Top of Task material

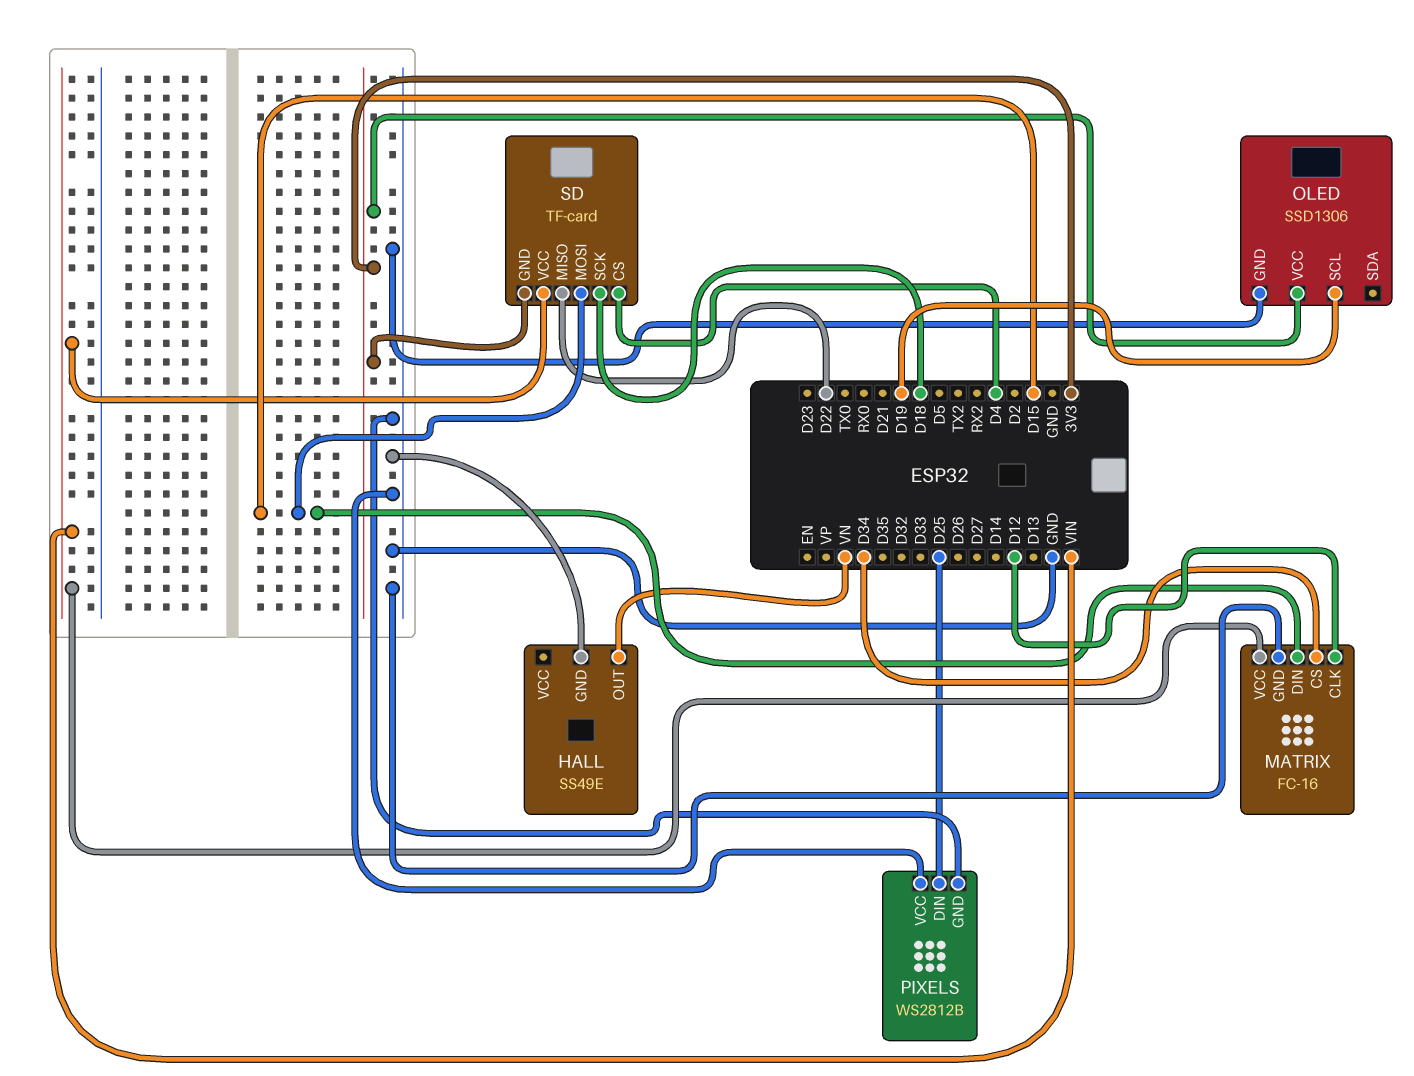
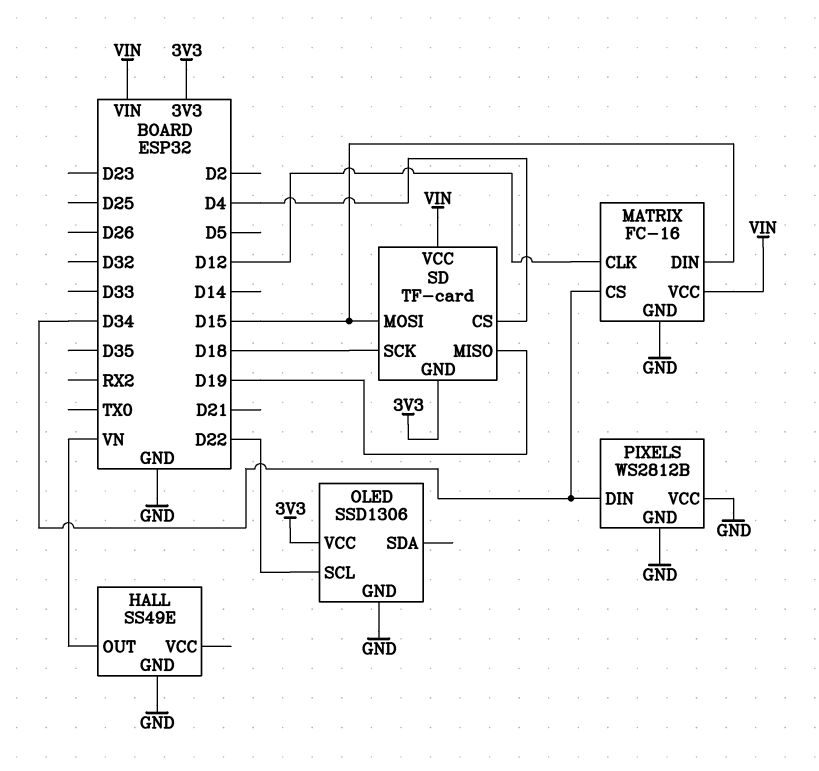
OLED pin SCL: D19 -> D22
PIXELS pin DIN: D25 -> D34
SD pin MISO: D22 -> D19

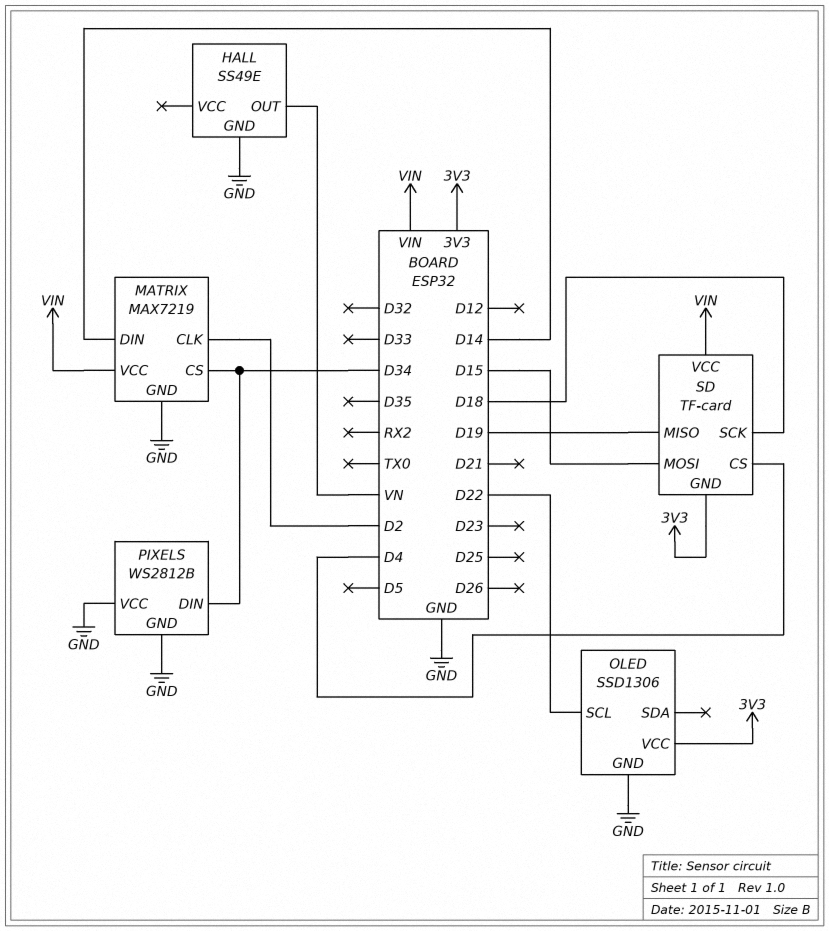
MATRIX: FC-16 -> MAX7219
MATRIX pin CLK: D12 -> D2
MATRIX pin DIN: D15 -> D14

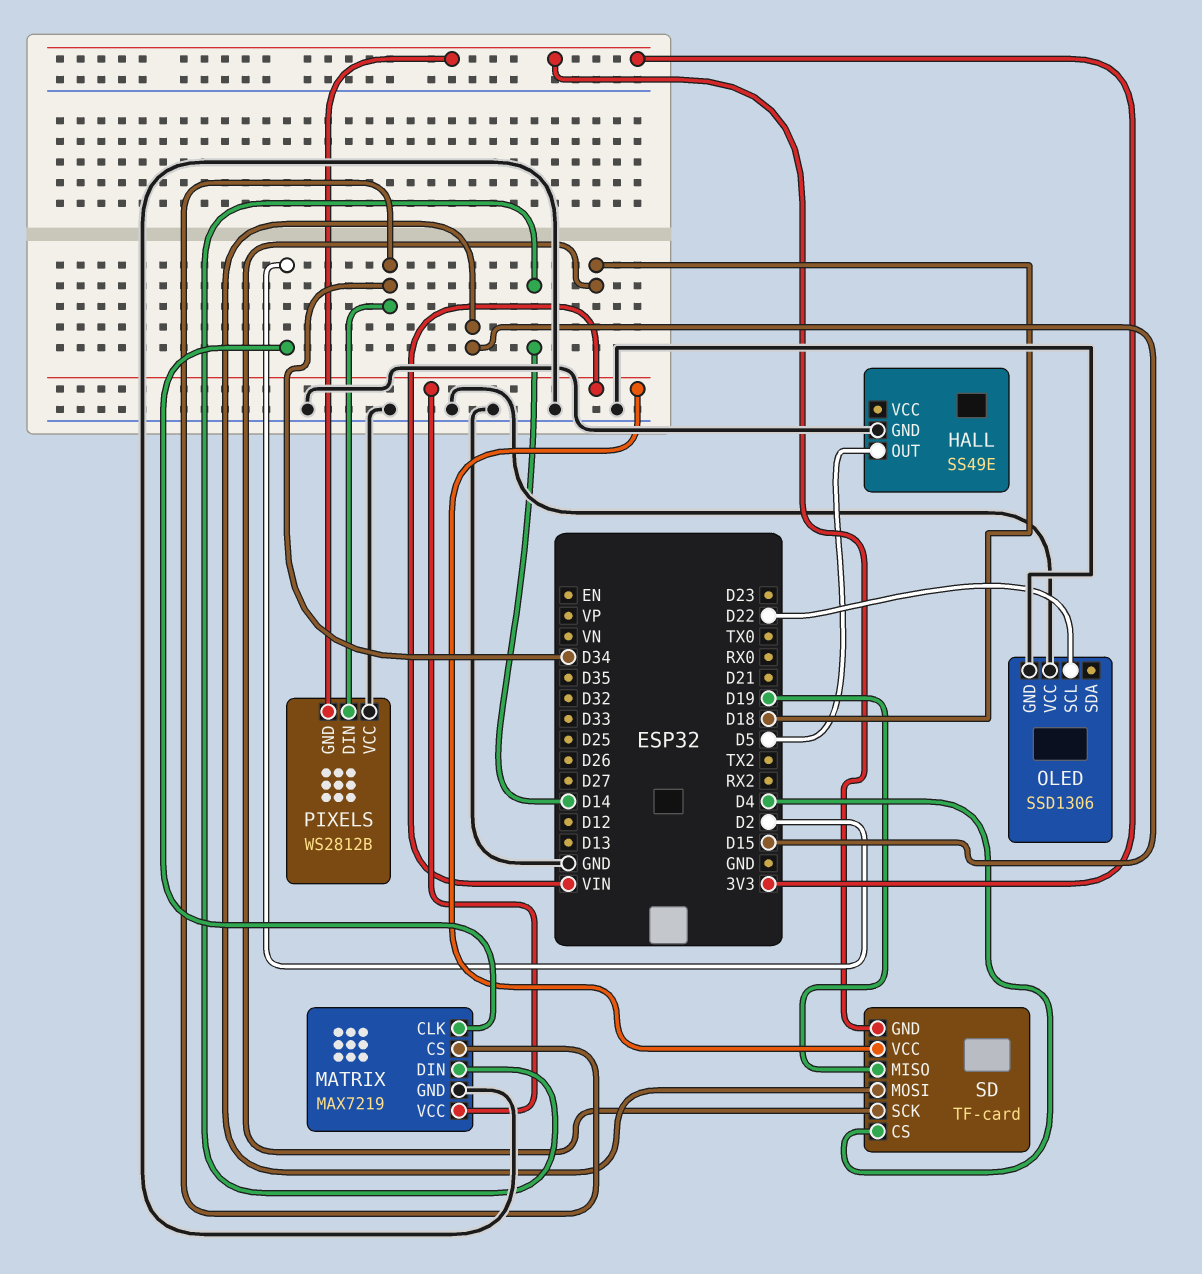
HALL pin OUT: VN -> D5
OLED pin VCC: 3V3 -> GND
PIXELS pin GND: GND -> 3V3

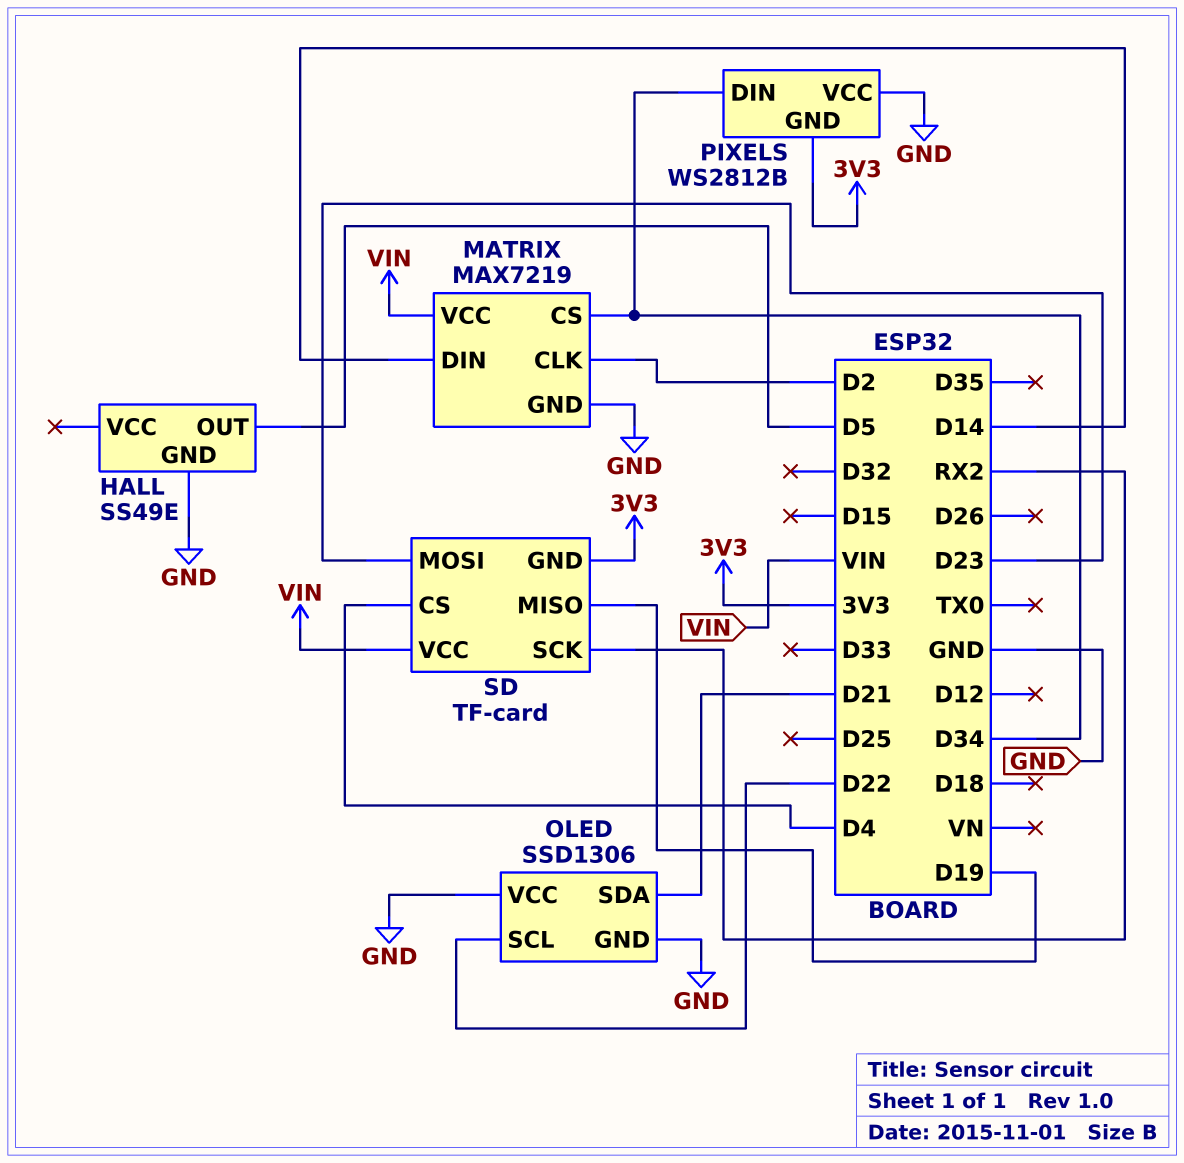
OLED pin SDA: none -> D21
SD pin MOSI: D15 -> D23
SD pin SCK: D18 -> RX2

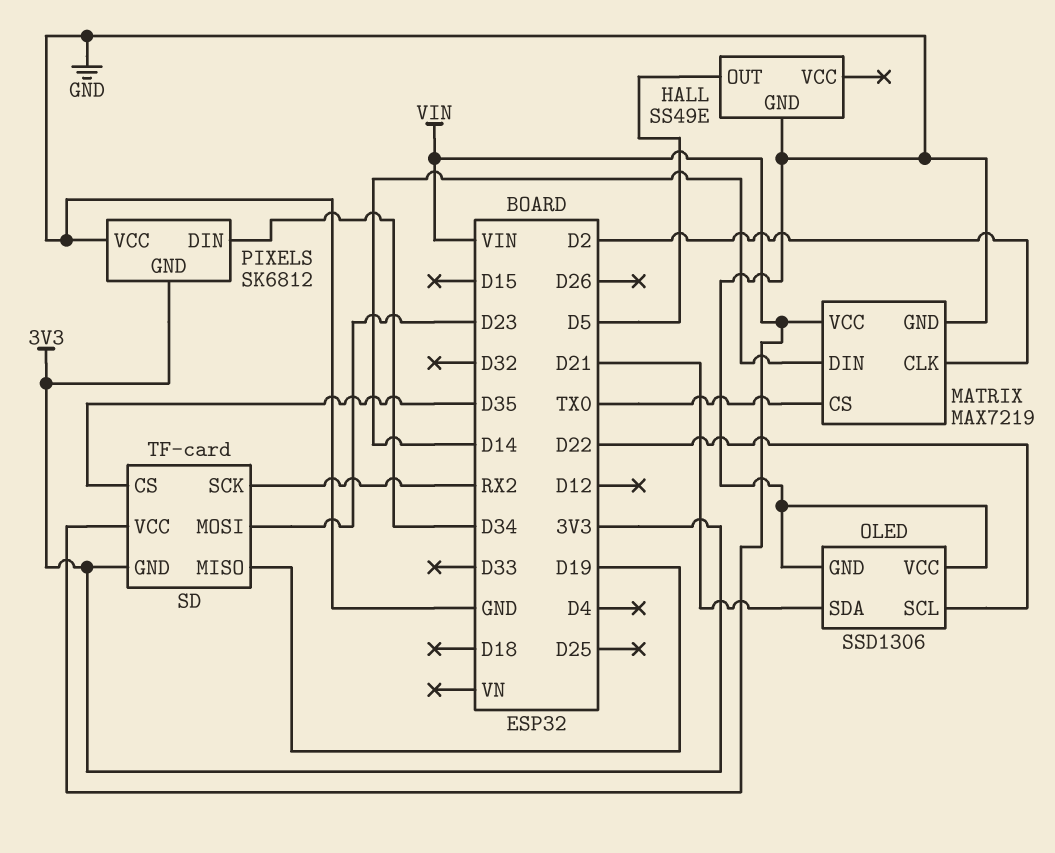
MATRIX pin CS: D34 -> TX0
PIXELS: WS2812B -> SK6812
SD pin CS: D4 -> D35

Bottom of Task material

Output all the records, word for word, with no pictures in the copy.

OLED pin SCL: D19 -> D22
PIXELS pin DIN: D25 -> D34
SD pin MISO: D22 -> D19

MATRIX: FC-16 -> MAX7219
MATRIX pin CLK: D12 -> D2
MATRIX pin DIN: D15 -> D14

HALL pin OUT: VN -> D5
OLED pin VCC: 3V3 -> GND
PIXELS pin GND: GND -> 3V3

OLED pin SDA: none -> D21
SD pin MOSI: D15 -> D23
SD pin SCK: D18 -> RX2

MATRIX pin CS: D34 -> TX0
PIXELS: WS2812B -> SK6812
SD pin CS: D4 -> D35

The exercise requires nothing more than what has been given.